What you need to do:
Below are entries; output exactly the lines from the one with "red brush [460,233,508,323]" to the one with "camera: 15 degrees right, 15 degrees up", both included, and nothing else.

Record extracts:
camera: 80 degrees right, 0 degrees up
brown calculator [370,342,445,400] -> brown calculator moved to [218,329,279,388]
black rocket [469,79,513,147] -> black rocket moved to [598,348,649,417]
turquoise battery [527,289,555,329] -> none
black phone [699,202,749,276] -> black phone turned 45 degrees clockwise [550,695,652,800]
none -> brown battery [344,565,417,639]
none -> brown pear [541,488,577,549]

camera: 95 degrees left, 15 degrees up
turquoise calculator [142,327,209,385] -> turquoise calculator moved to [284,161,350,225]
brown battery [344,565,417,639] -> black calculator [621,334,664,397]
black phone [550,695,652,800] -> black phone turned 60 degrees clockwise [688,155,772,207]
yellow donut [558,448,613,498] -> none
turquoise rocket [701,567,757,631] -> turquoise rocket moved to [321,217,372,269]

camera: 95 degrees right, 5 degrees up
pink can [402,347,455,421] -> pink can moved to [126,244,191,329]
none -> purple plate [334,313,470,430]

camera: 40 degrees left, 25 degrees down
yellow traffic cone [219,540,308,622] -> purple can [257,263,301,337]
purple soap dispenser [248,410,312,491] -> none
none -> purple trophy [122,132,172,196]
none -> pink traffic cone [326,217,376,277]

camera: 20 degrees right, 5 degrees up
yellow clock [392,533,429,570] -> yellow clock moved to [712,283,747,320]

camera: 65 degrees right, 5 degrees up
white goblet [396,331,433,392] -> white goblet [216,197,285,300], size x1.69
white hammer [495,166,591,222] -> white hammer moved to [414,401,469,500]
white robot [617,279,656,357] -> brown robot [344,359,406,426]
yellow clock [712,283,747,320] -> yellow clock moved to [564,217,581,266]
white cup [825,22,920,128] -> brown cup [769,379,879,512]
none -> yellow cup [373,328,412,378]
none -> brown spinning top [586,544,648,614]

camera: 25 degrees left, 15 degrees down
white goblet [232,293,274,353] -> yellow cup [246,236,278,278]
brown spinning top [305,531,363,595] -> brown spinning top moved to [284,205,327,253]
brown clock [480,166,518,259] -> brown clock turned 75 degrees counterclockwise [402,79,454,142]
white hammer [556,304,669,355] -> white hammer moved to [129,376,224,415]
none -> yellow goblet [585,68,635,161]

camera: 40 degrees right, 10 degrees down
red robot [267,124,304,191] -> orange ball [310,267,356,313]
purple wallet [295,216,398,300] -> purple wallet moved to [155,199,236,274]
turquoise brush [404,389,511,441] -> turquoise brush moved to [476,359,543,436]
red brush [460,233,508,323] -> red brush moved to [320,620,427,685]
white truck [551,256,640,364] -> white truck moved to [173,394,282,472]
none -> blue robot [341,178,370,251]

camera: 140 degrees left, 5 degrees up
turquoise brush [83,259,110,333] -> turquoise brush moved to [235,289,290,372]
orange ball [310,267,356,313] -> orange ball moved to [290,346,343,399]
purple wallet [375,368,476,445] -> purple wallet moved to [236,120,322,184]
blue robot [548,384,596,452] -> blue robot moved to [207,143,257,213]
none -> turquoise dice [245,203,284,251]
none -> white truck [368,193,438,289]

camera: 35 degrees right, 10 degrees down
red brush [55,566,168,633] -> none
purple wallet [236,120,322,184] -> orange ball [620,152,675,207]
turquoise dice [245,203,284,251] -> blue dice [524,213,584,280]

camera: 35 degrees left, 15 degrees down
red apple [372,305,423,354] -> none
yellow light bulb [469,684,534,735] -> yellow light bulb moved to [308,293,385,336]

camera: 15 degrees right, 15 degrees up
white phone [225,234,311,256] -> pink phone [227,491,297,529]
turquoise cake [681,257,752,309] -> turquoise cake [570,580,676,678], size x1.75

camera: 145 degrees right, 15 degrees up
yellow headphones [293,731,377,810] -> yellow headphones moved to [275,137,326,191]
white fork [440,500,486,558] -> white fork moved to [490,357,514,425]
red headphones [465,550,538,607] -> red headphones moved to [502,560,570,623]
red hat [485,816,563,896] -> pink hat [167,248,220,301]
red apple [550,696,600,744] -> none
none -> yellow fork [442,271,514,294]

Task result:
red brush [460,233,508,323] -> red brush moved to [320,620,427,685]
white truck [551,256,640,364] -> white truck moved to [173,394,282,472]
none -> blue robot [341,178,370,251]

camera: 140 degrees left, 5 degrees up
turquoise brush [83,259,110,333] -> turquoise brush moved to [235,289,290,372]
orange ball [310,267,356,313] -> orange ball moved to [290,346,343,399]
purple wallet [375,368,476,445] -> purple wallet moved to [236,120,322,184]
blue robot [548,384,596,452] -> blue robot moved to [207,143,257,213]
none -> turquoise dice [245,203,284,251]
none -> white truck [368,193,438,289]

camera: 35 degrees right, 10 degrees down
red brush [55,566,168,633] -> none
purple wallet [236,120,322,184] -> orange ball [620,152,675,207]
turquoise dice [245,203,284,251] -> blue dice [524,213,584,280]

camera: 35 degrees left, 15 degrees down
red apple [372,305,423,354] -> none
yellow light bulb [469,684,534,735] -> yellow light bulb moved to [308,293,385,336]

camera: 15 degrees right, 15 degrees up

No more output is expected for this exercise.